__Task prompt__:
Starting from the first line below, count the lines carrying the string "degrees" and answer with the count by itself.

Items from a dataset:

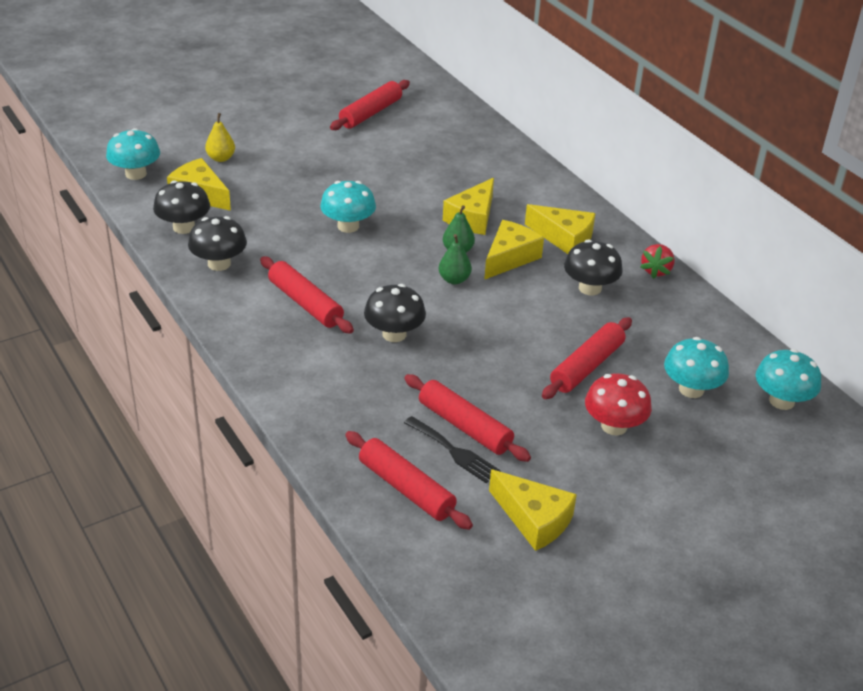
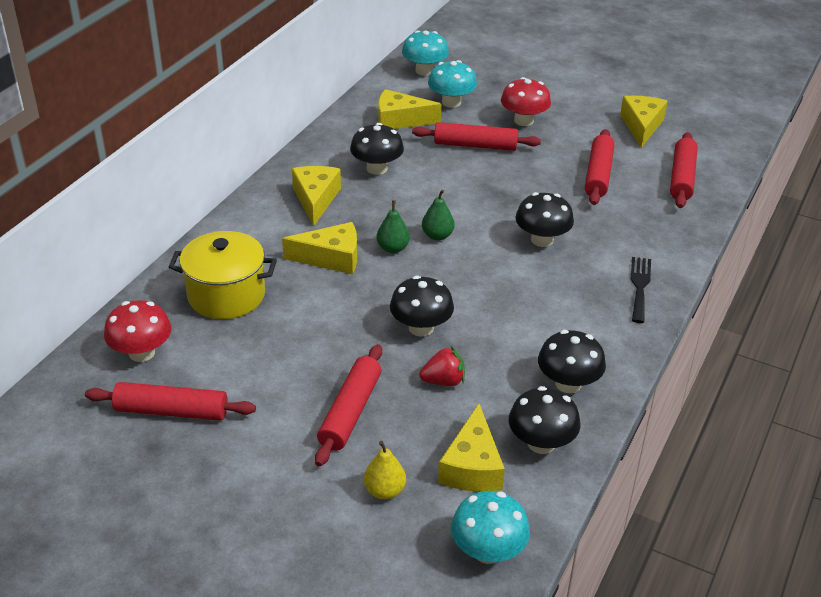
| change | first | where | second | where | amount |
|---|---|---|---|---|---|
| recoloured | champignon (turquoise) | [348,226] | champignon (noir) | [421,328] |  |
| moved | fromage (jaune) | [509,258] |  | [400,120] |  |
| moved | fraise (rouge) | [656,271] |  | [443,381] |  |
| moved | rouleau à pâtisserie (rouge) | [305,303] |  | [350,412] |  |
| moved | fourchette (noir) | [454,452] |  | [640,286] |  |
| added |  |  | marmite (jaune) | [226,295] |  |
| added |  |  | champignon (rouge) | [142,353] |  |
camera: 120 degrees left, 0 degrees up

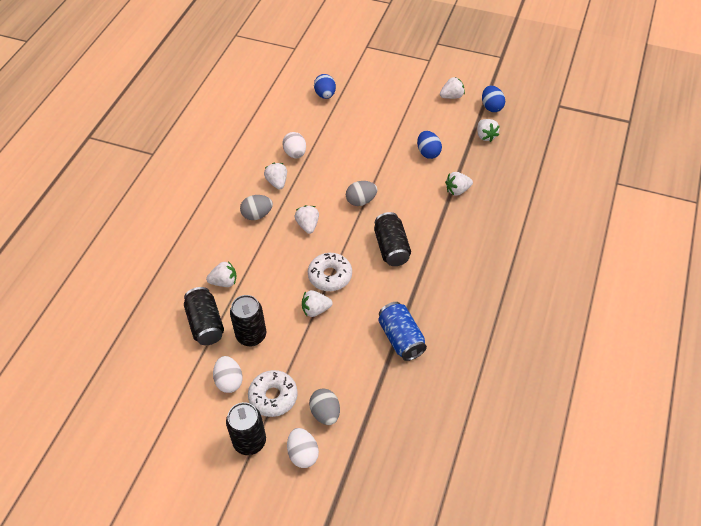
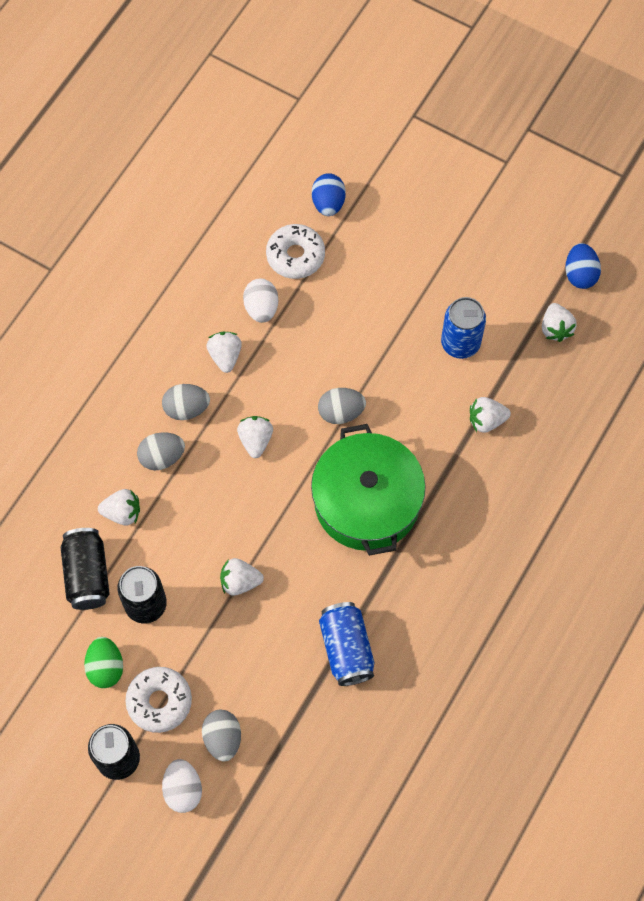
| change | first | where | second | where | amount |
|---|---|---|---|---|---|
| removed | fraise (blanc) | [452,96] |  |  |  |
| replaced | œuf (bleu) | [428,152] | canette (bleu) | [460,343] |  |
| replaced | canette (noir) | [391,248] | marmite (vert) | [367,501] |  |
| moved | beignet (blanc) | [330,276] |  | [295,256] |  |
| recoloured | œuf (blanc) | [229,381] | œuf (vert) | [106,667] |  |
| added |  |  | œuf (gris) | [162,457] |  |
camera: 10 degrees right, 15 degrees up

__Solution to this task__:
2